Copy out every line of the records below word for word, and omit the pictures from your answer.

Data items:
________________________

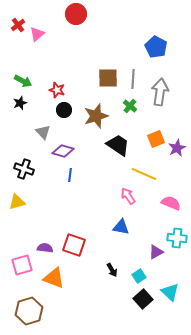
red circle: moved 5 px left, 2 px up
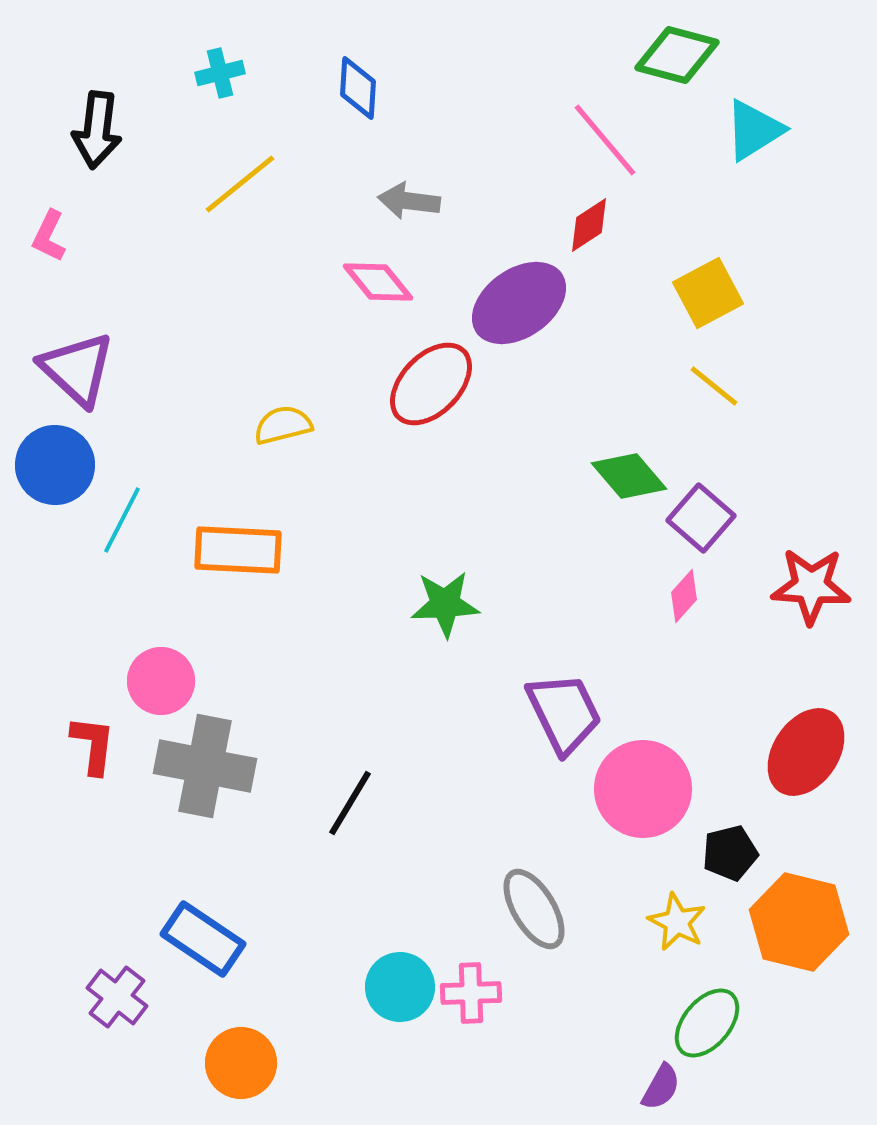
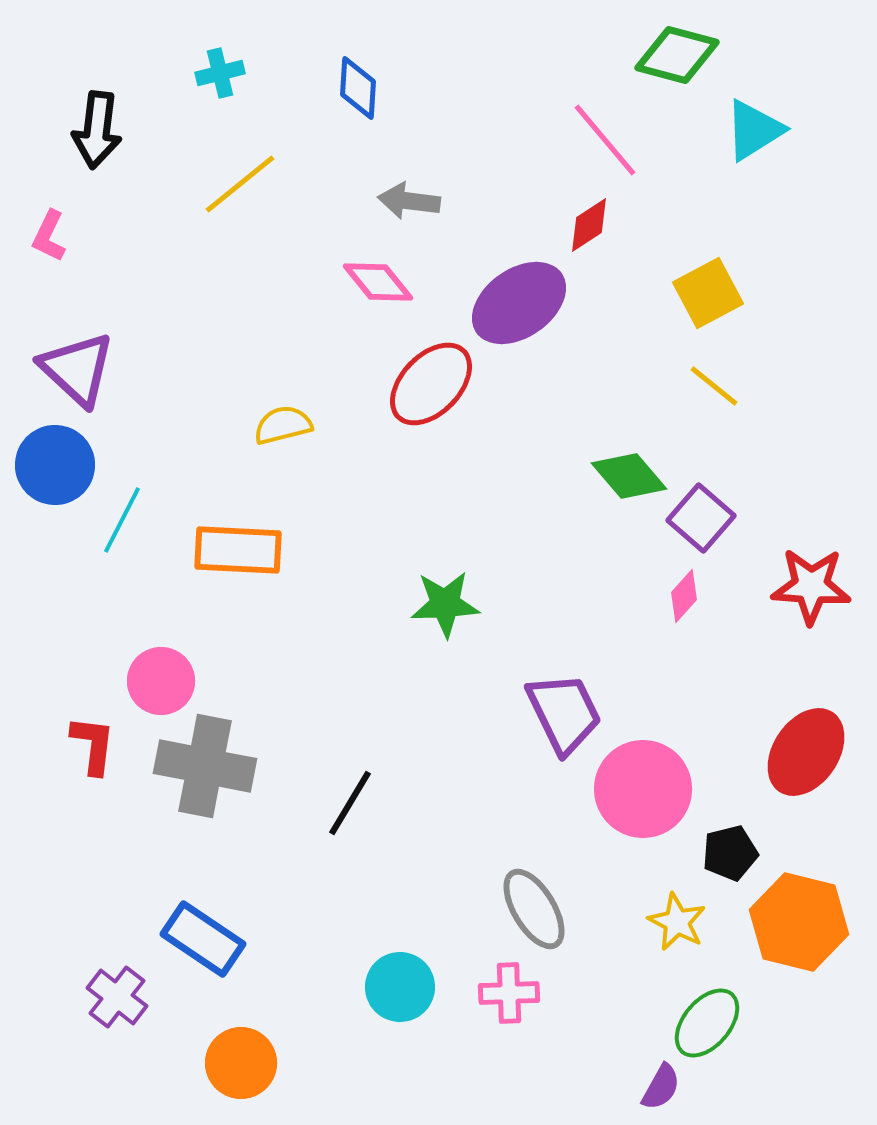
pink cross at (471, 993): moved 38 px right
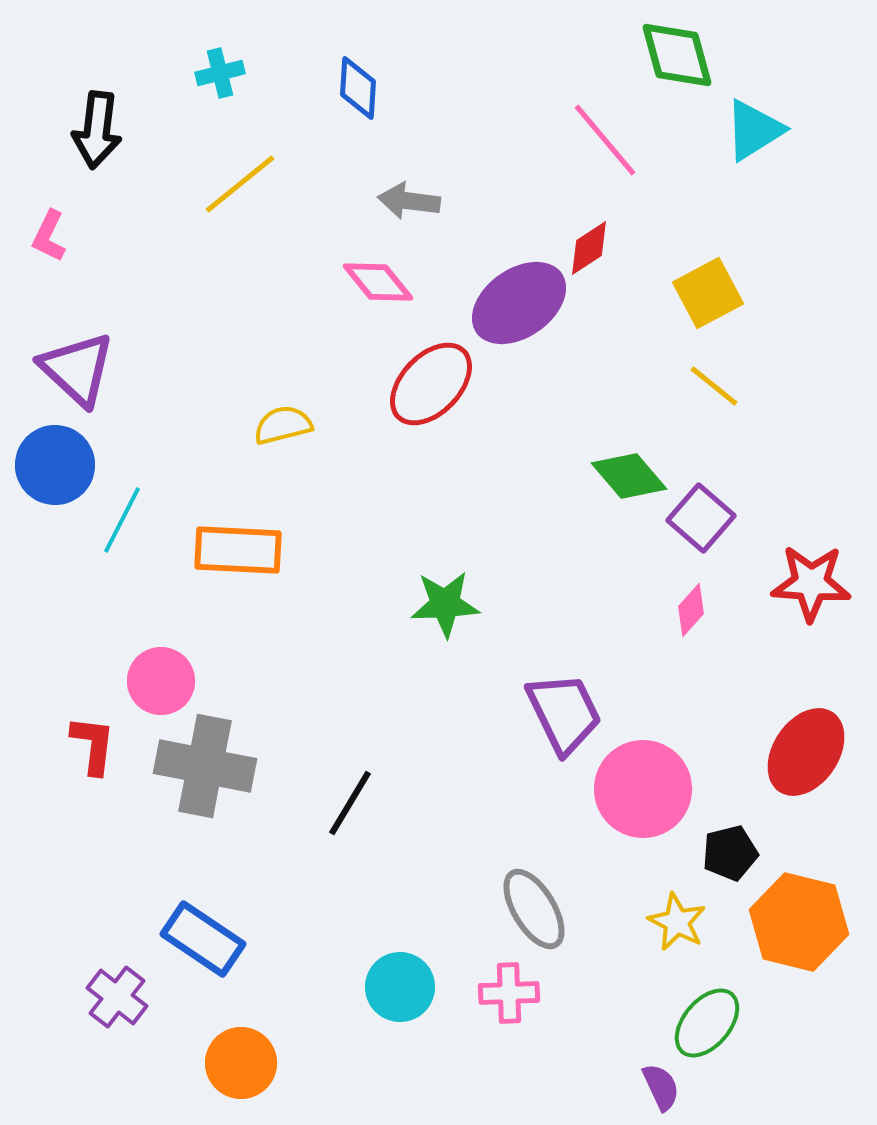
green diamond at (677, 55): rotated 60 degrees clockwise
red diamond at (589, 225): moved 23 px down
red star at (811, 586): moved 3 px up
pink diamond at (684, 596): moved 7 px right, 14 px down
purple semicircle at (661, 1087): rotated 54 degrees counterclockwise
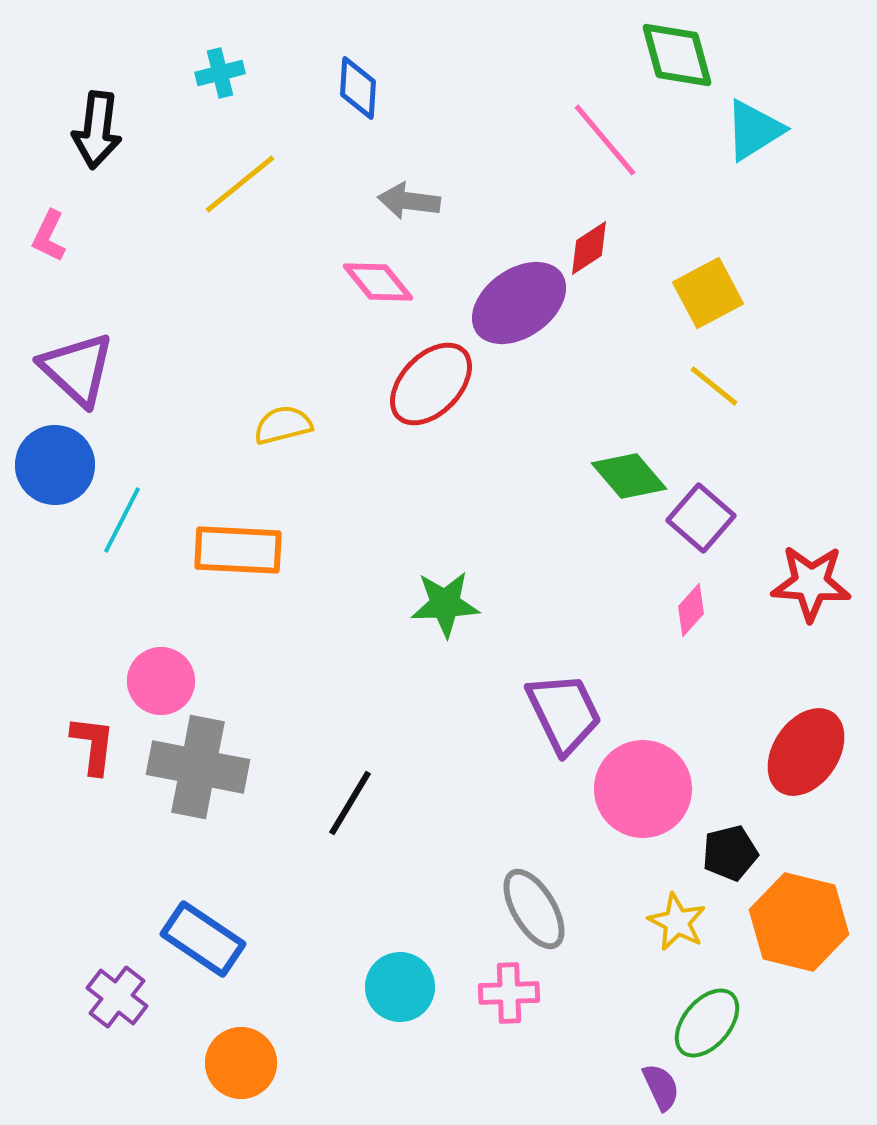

________________________

**RESPONSE TO THIS TASK**:
red circle: moved 5 px left, 2 px up
pink cross at (471, 993): moved 38 px right
green diamond at (677, 55): rotated 60 degrees clockwise
red diamond at (589, 225): moved 23 px down
red star at (811, 586): moved 3 px up
pink diamond at (684, 596): moved 7 px right, 14 px down
purple semicircle at (661, 1087): rotated 54 degrees counterclockwise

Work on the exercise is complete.